▶ _PROBLEM DESCRIPTION_
Since only the written part is wanted, repeat the records exactly and omit the pictures.

** SOURCE MATERIAL follows **

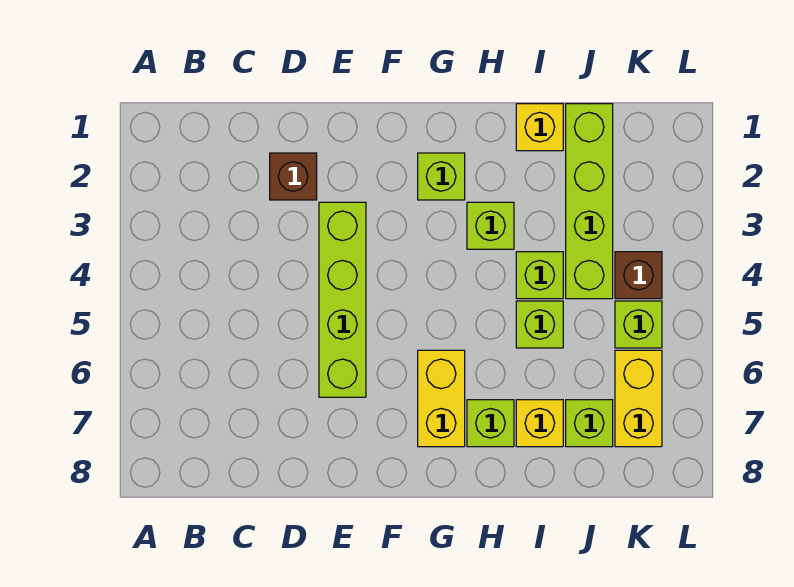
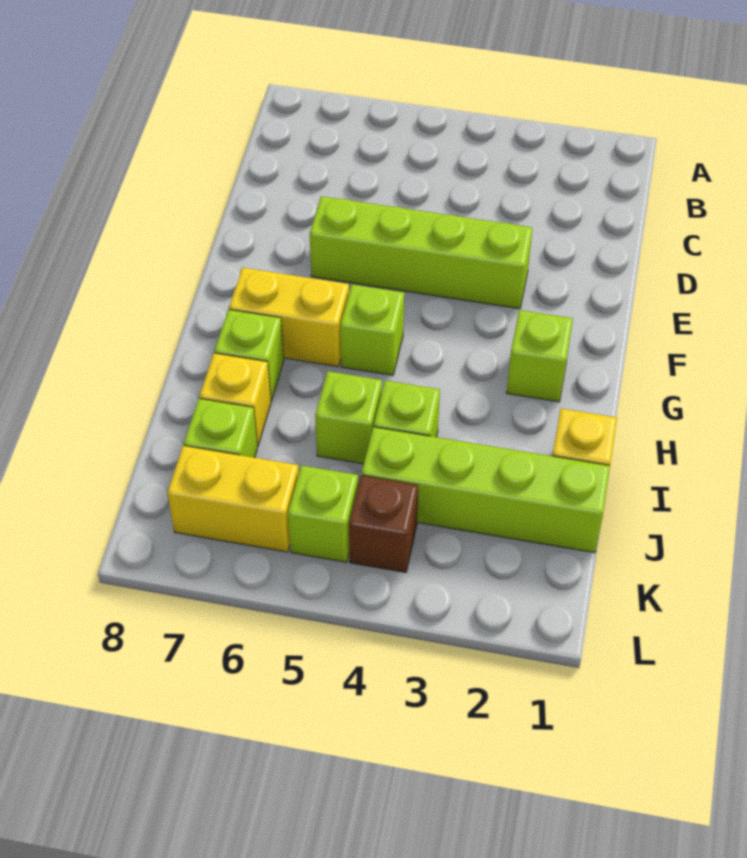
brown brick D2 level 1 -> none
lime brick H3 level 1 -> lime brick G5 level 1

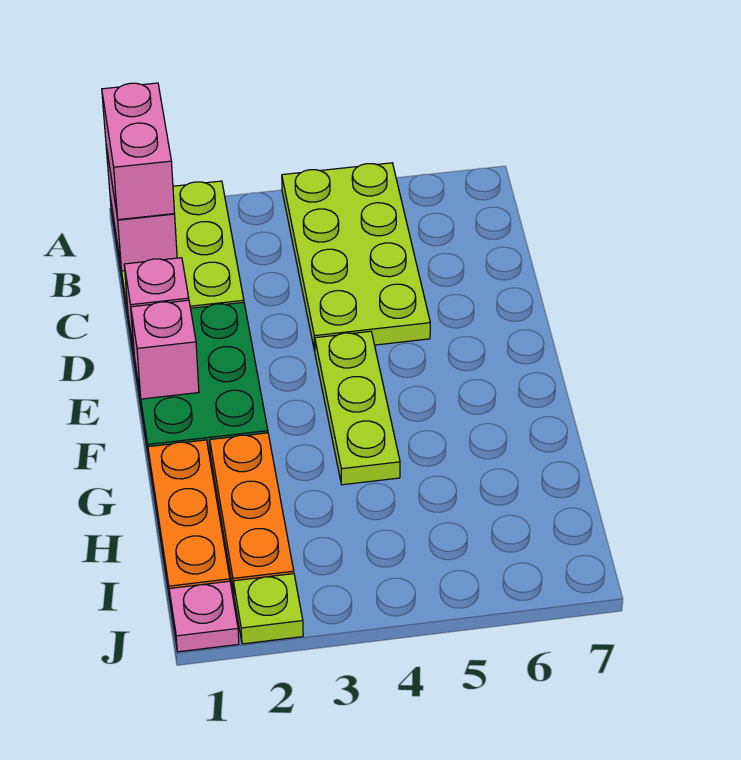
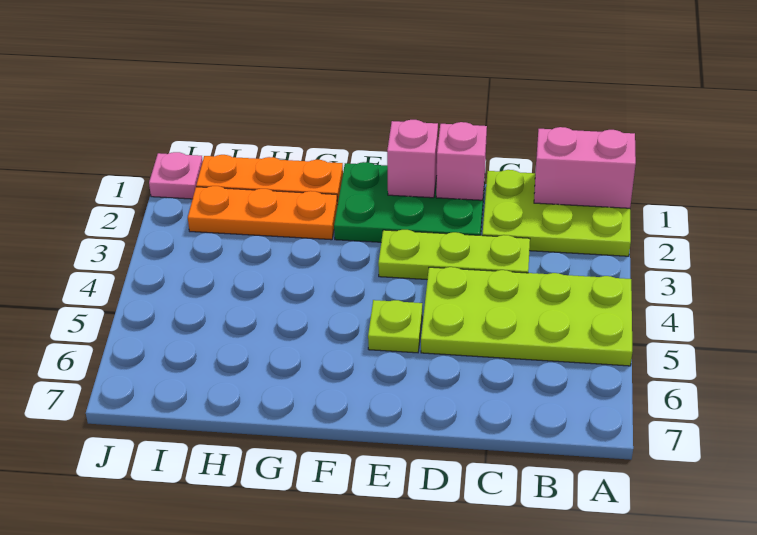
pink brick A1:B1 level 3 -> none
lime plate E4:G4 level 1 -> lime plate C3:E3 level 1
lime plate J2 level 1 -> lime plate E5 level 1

** End of SOURCE MATERIAL **

▶ _ANSWER FOR THE TASK_
brown brick D2 level 1 -> none
lime brick H3 level 1 -> lime brick G5 level 1

pink brick A1:B1 level 3 -> none
lime plate E4:G4 level 1 -> lime plate C3:E3 level 1
lime plate J2 level 1 -> lime plate E5 level 1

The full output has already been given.